> _GIVEN RECORDS_:
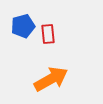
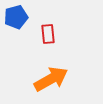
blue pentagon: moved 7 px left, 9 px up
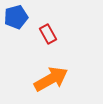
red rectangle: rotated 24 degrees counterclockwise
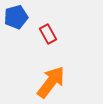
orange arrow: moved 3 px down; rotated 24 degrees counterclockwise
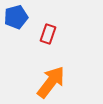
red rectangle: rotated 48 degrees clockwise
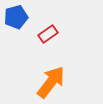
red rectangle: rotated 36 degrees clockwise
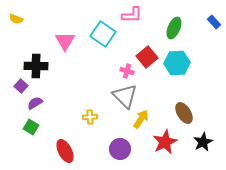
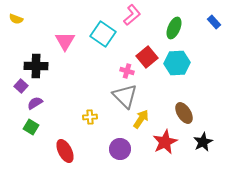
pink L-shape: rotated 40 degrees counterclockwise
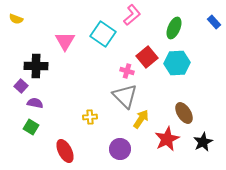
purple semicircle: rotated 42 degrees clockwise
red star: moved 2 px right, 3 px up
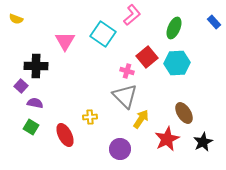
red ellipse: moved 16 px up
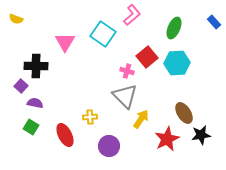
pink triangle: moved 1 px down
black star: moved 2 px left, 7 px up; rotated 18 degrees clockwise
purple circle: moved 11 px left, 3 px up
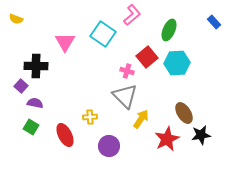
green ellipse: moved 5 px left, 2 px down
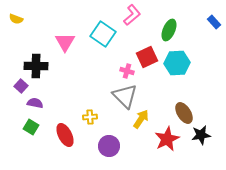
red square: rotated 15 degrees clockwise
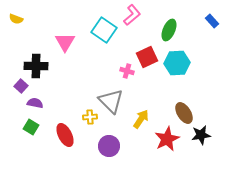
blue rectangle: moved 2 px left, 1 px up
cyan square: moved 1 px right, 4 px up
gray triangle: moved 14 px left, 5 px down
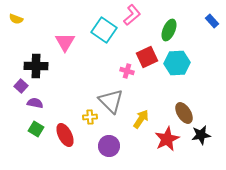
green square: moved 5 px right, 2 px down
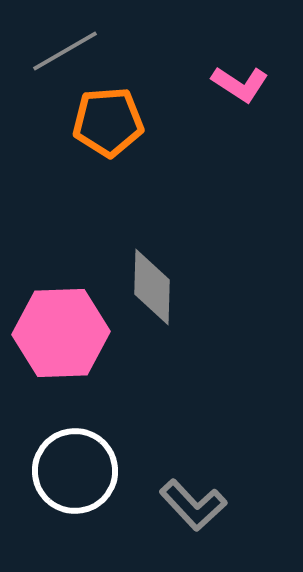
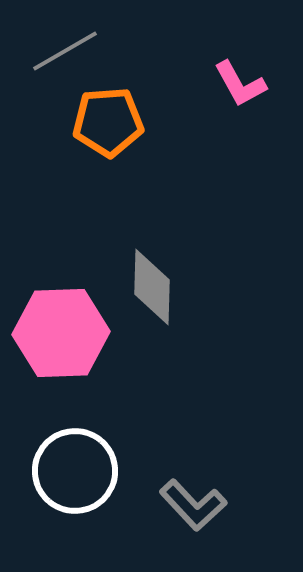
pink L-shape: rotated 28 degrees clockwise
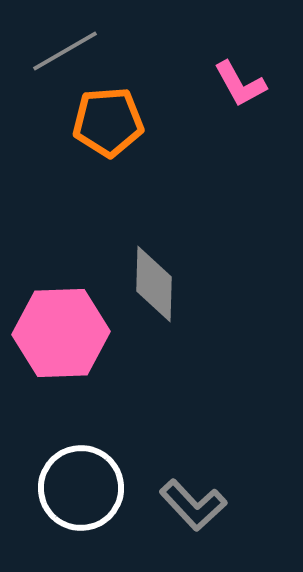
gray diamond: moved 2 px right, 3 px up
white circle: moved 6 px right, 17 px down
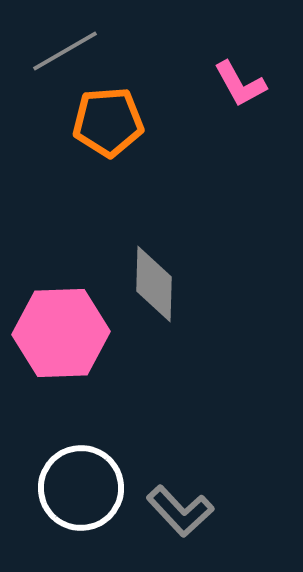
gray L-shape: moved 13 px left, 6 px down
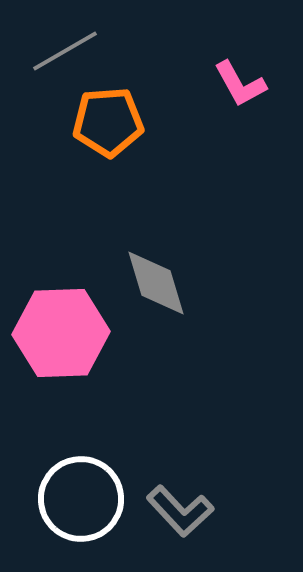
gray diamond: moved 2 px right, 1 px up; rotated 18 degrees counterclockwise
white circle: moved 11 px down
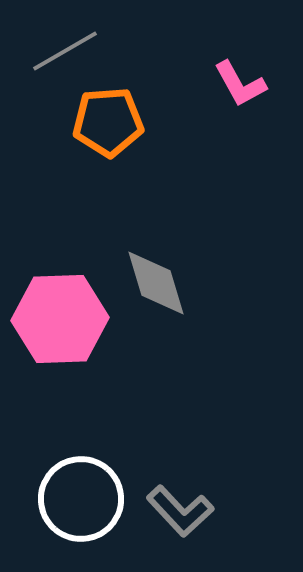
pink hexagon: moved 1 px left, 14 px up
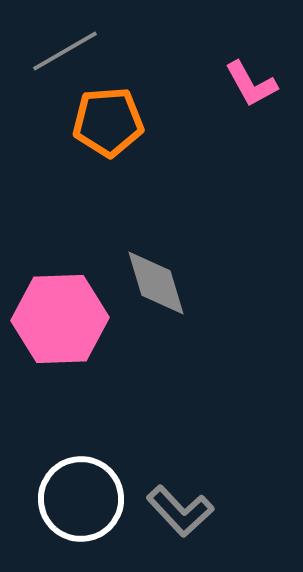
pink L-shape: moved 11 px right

> _EXERCISE PROMPT_:
Copy out the rows from the line that contains "pink triangle: moved 1 px down" up to and including the last line of the rows, leaving the pictures out.

> _FINAL RESULT_:
pink triangle: moved 1 px down
black star: moved 2 px left, 7 px up; rotated 18 degrees clockwise
purple circle: moved 11 px left, 3 px up
green ellipse: moved 5 px left, 2 px down
red square: rotated 15 degrees clockwise
blue rectangle: moved 2 px left, 1 px up
cyan square: moved 1 px right, 4 px up
gray triangle: moved 14 px left, 5 px down
green square: moved 5 px right, 2 px down
pink L-shape: rotated 28 degrees clockwise
gray diamond: moved 2 px right, 3 px up
white circle: moved 6 px right, 17 px down
gray L-shape: moved 13 px left, 6 px down
gray diamond: moved 2 px right, 1 px up; rotated 18 degrees counterclockwise
white circle: moved 11 px down
pink hexagon: moved 1 px left, 14 px up
pink L-shape: moved 11 px right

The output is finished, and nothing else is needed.